## Problem to solve
Return the data below exactly, but only from the line containing "176, 224, 224)" through the line containing "168, 341, 216)", with both of those lines included.

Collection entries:

* * * * * * *

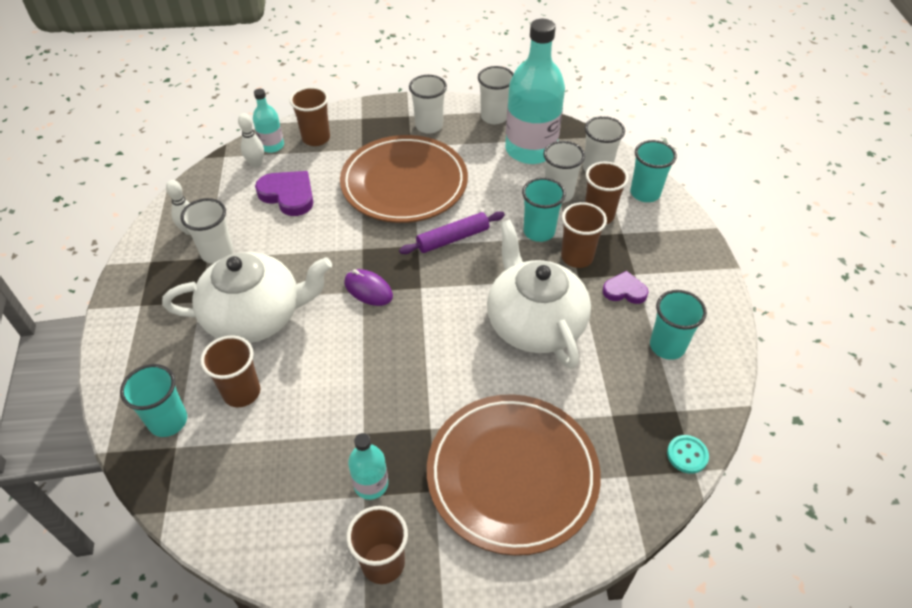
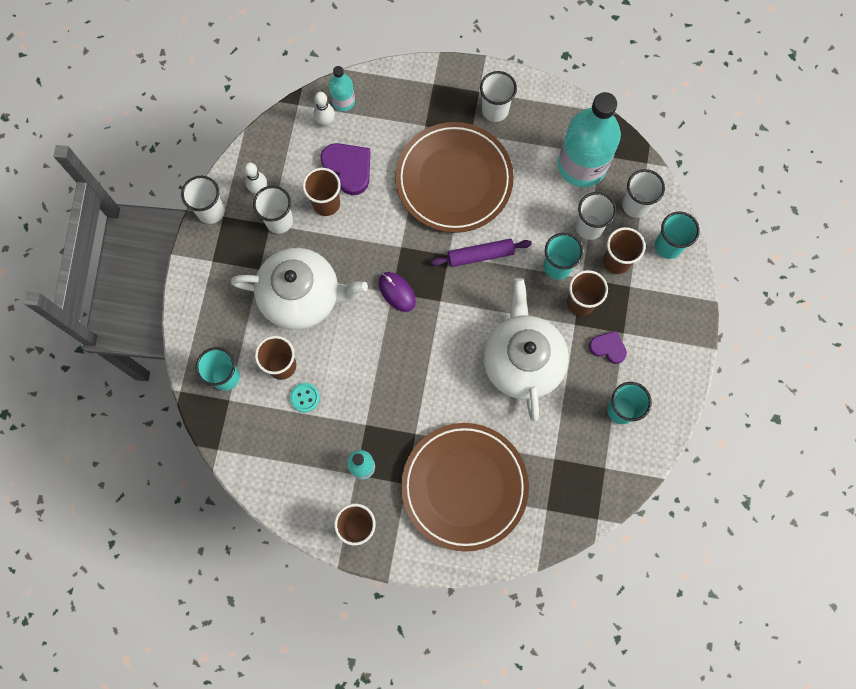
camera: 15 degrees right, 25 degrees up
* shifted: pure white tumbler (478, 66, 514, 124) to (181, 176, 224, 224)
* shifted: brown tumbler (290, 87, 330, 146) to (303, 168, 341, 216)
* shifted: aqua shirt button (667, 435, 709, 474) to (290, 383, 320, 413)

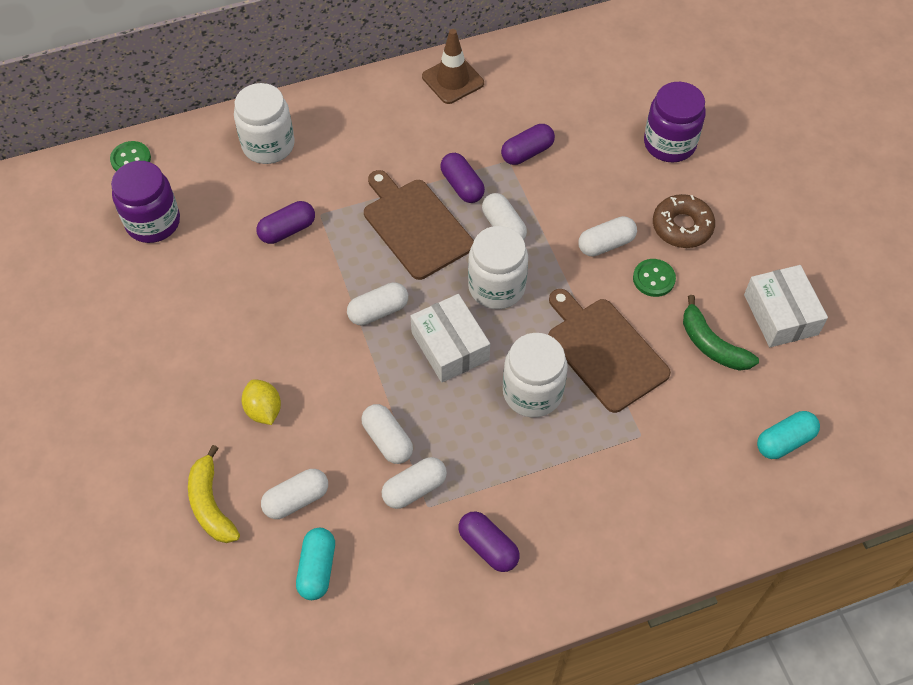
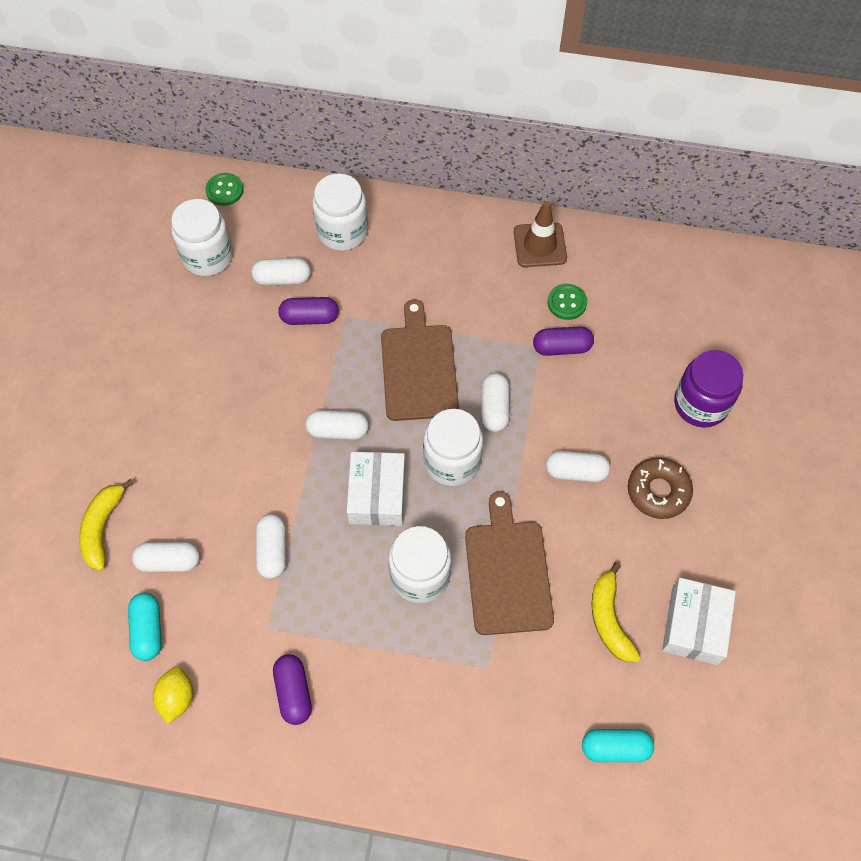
camera: 30 degrees right, 5 degrees up
* gone: purple pill shape (440, 153, 485, 203)
* repainted: purple jar (111, 161, 180, 243) to pure white jar (171, 199, 233, 276)
* shifted: green shirt button (633, 259, 676, 297) to (548, 284, 587, 320)
* repainted: green banana (683, 295, 759, 371) to golden banana (592, 562, 640, 662)
* shifted: golden lemon (242, 379, 281, 425) to (153, 667, 193, 724)
* shifted: pure white pill shape (382, 457, 447, 509) to (251, 258, 311, 286)
* rotated: aqua pill shape (296, 528, 335, 600) = (128, 593, 162, 661) 45 degrees counterclockwise

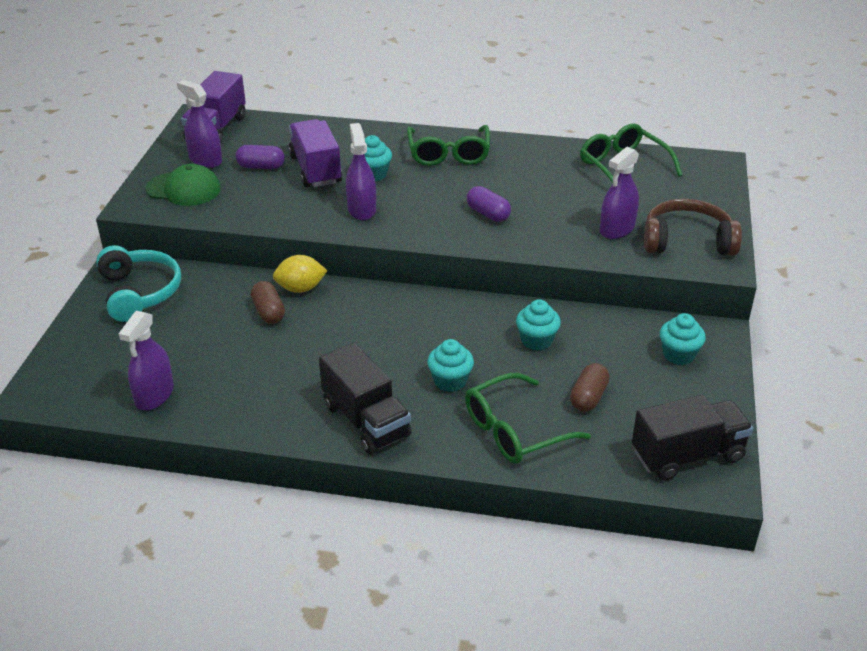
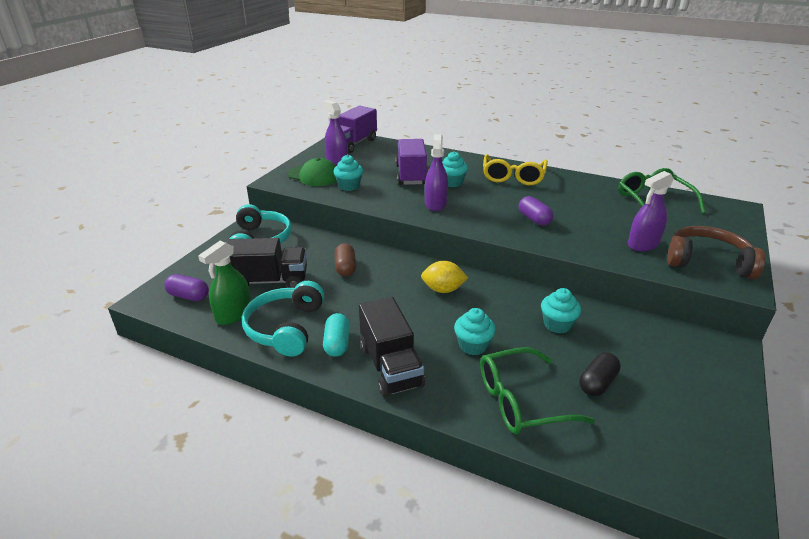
camera: 15 degrees right, 5 degrees down
* repainted: green glasses (407, 125, 490, 166) to golden glasses (483, 154, 548, 185)
* shifted: purple pill shape (236, 145, 285, 169) to (164, 274, 209, 301)
* shifted: golden lemon (273, 255, 328, 293) to (421, 261, 468, 293)
* repainted: purple spray cleaner (119, 310, 174, 410) to green spray cleaner (198, 241, 251, 325)
* shifted: aqua muffin (660, 313, 706, 365) to (333, 155, 363, 191)
* repainted: brown pill shape (570, 363, 610, 412) to ebony pill shape (579, 352, 621, 396)
* shifted: ebony truck (632, 395, 753, 480) to (226, 238, 307, 288)
* new: aqua headphones (242, 281, 324, 357)
* new: aqua pill shape (323, 313, 350, 357)

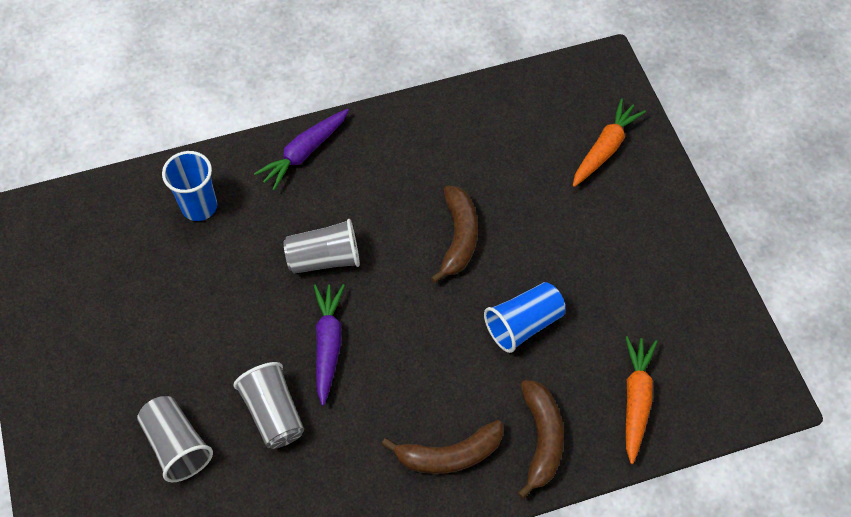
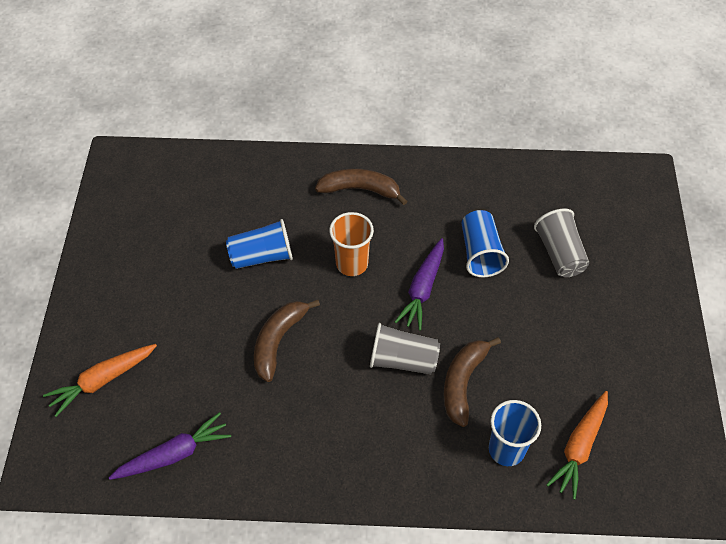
camera: 160 degrees left, 5 degrees down
* shifted: purple carrot (254, 109, 349, 191) to (109, 412, 231, 480)
* shifted: orange carrot (625, 336, 658, 464) to (546, 391, 608, 500)
* repainted: grey tumbler (233, 362, 304, 449) to cobalt tumbler (461, 210, 509, 277)
* shifted: brown banana (518, 380, 564, 499) to (444, 337, 501, 427)
* new: orange tumbler (329, 212, 374, 276)

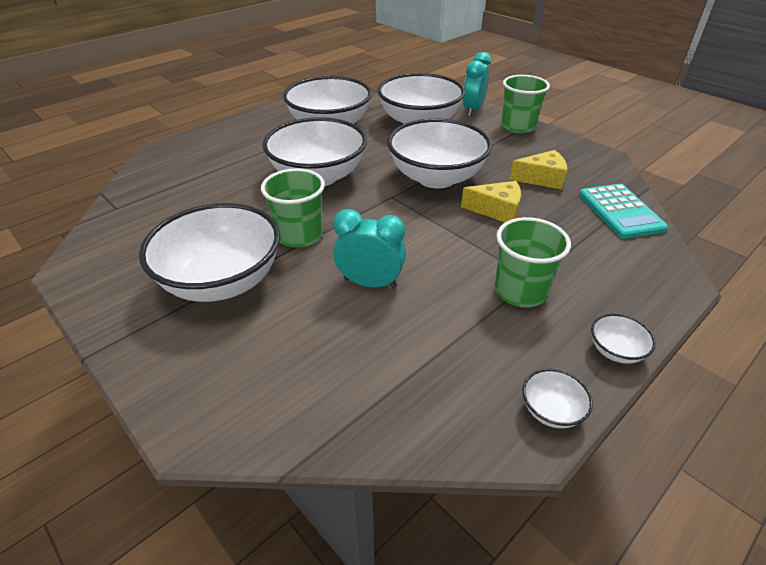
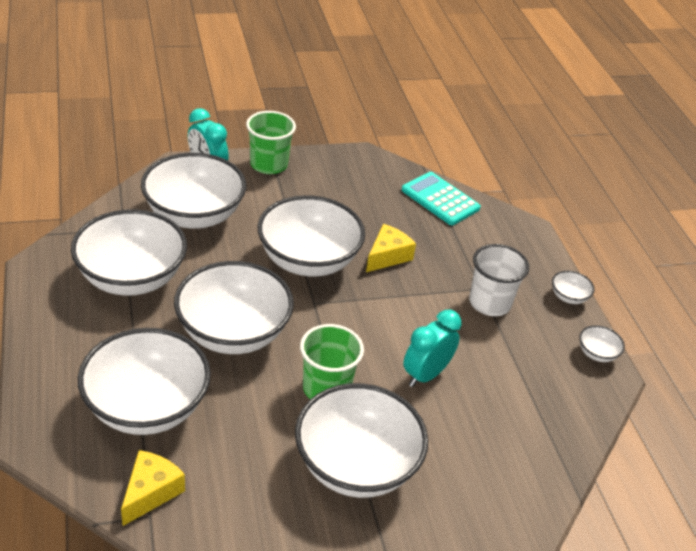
camera: 65 degrees left, 0 degrees up
* shifted: golden piece of cheese (509, 150, 567, 190) to (121, 450, 185, 526)
* rotated: aqua adding machine (579, 184, 668, 239) = (402, 172, 481, 225) 150 degrees counterclockwise
* repainted: green tumbler (495, 217, 571, 308) to pure white tumbler (469, 244, 529, 316)
* new: pure white serving bowl (78, 328, 211, 435)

* * * * * * *

## Written response
* shifted: pure white tumbler (478, 66, 514, 124) to (181, 176, 224, 224)
* shifted: brown tumbler (290, 87, 330, 146) to (303, 168, 341, 216)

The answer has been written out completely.